* Action item
Look through the entries below and count the lines that contain "blue". Reply with that number only.

[Image sets with object changes]
*** Begin section ***

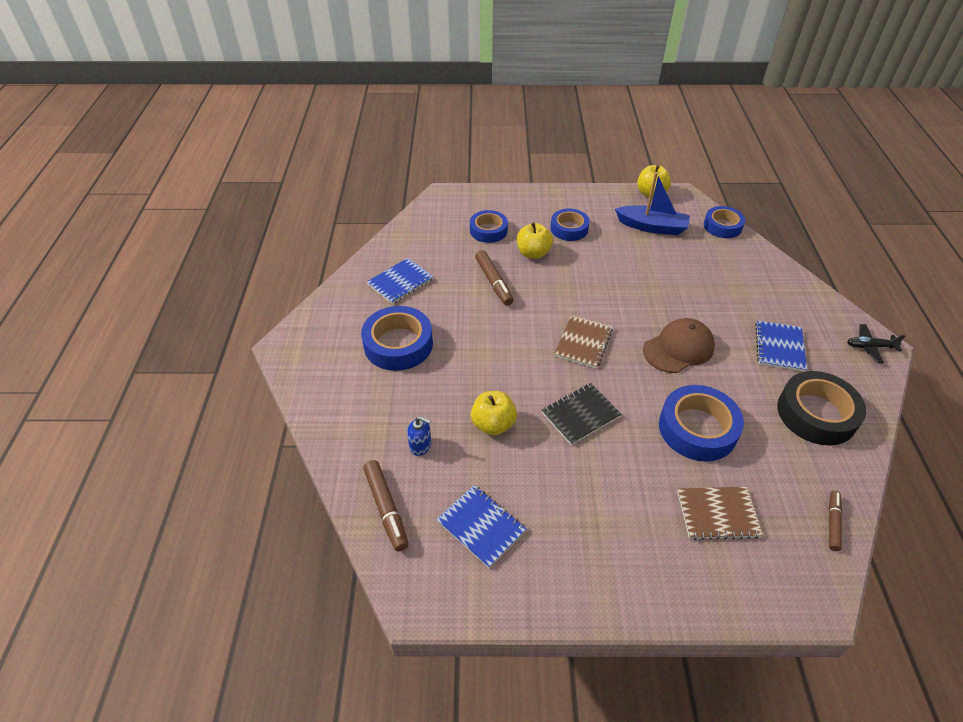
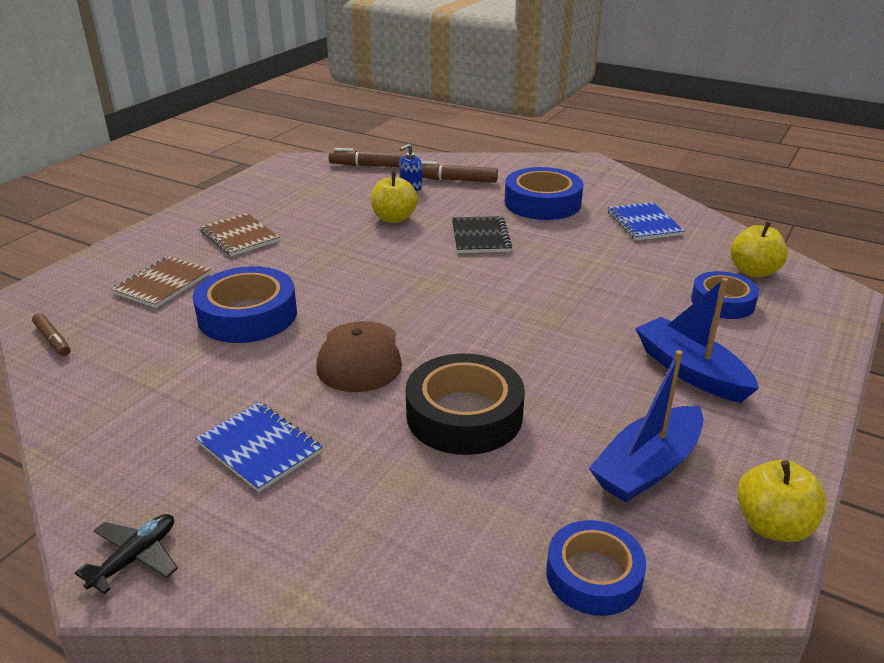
camera: 120 degrees right, 15 degrees down
(481, 526) = (309, 190): blue notebook -> none
(494, 282) = (601, 274): brown marker -> brown marker (454, 180)
(533, 253) = (644, 319): yellow apple -> yellow apple (753, 271)
(569, 229) = (690, 371): blue tape -> blue boat
(580, 414) = (351, 260): black notebook -> black notebook (480, 237)
(583, 343) = (441, 295): brown notebook -> brown notebook (239, 236)
(816, 414) = (142, 410): black tape -> black tape (464, 415)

*** End section ***

* Problem solution
2